(Records for this task begins)

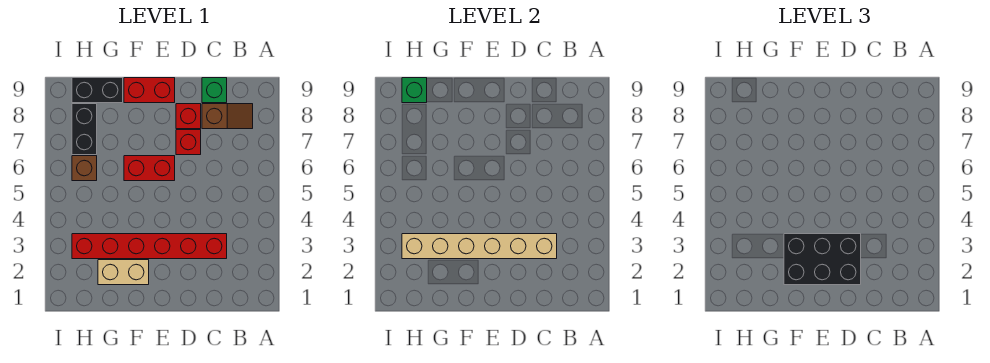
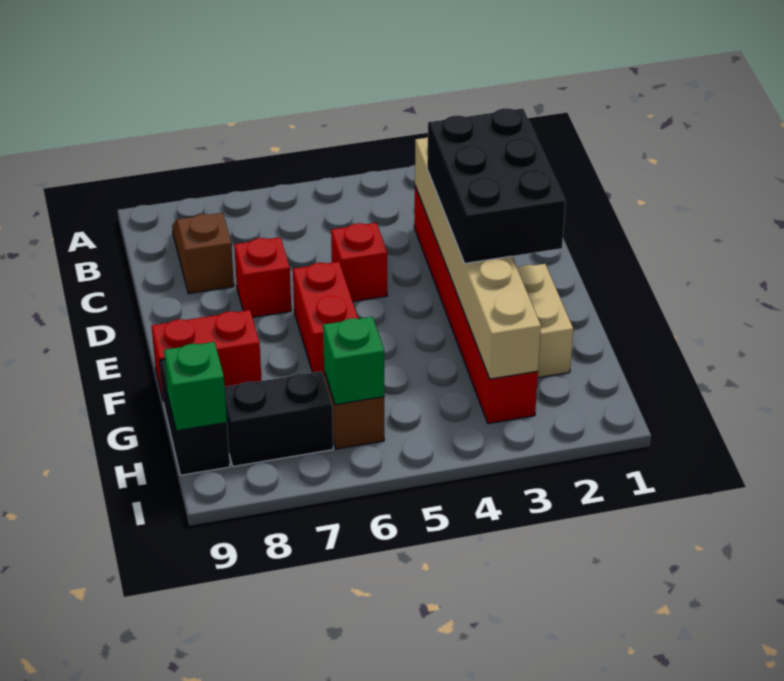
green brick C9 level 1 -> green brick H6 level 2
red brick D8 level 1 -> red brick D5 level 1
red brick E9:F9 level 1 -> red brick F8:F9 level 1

(Records for this task ends)
(Records for this task begins)

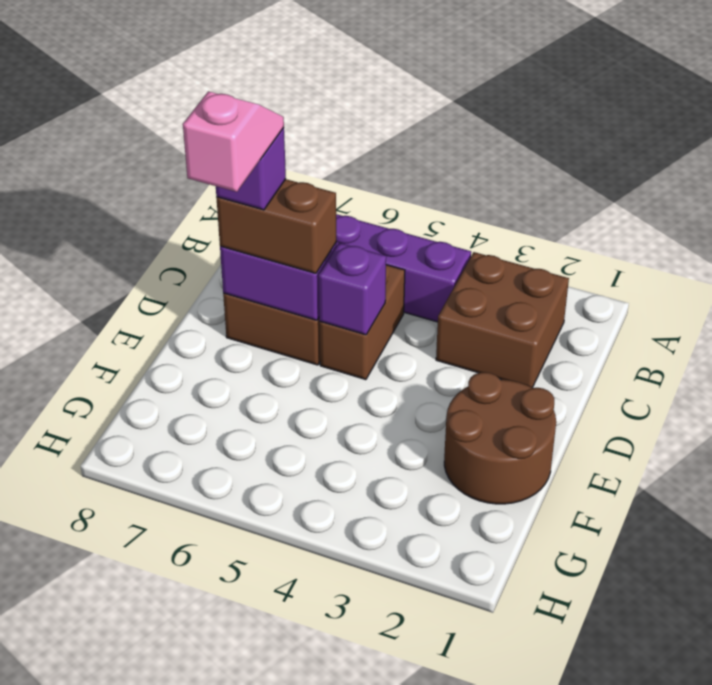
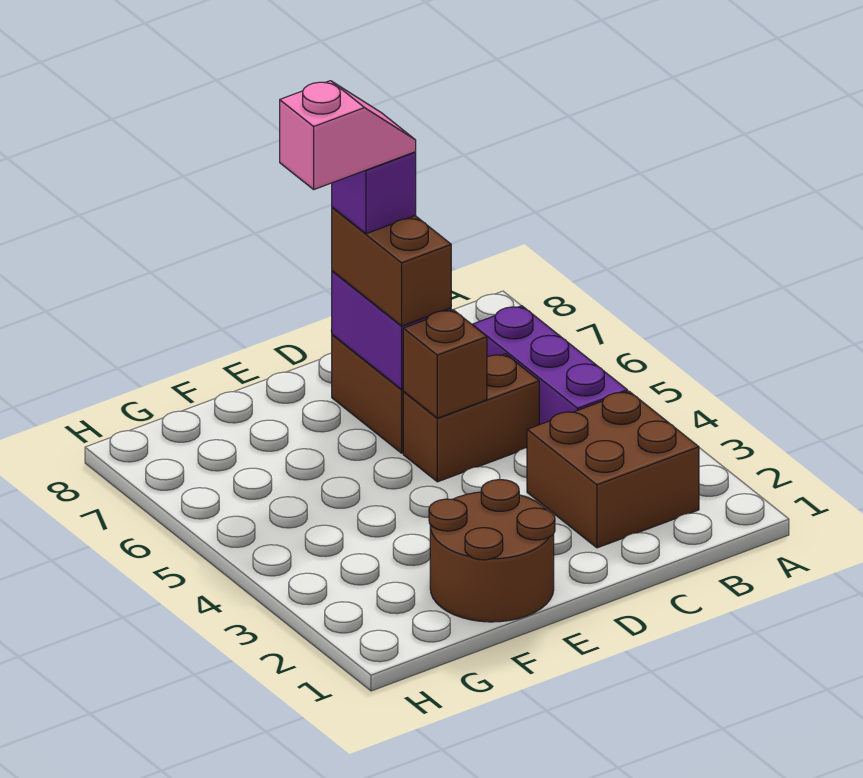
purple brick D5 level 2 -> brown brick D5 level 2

(Records for this task ends)

**Work instruction**
Working from the data above, extract solely the lines from the one containing "green brick C9" through the one containing "red brick E9:F9", exactly as they appear, both included.

**Written answer**
green brick C9 level 1 -> green brick H6 level 2
red brick D8 level 1 -> red brick D5 level 1
red brick E9:F9 level 1 -> red brick F8:F9 level 1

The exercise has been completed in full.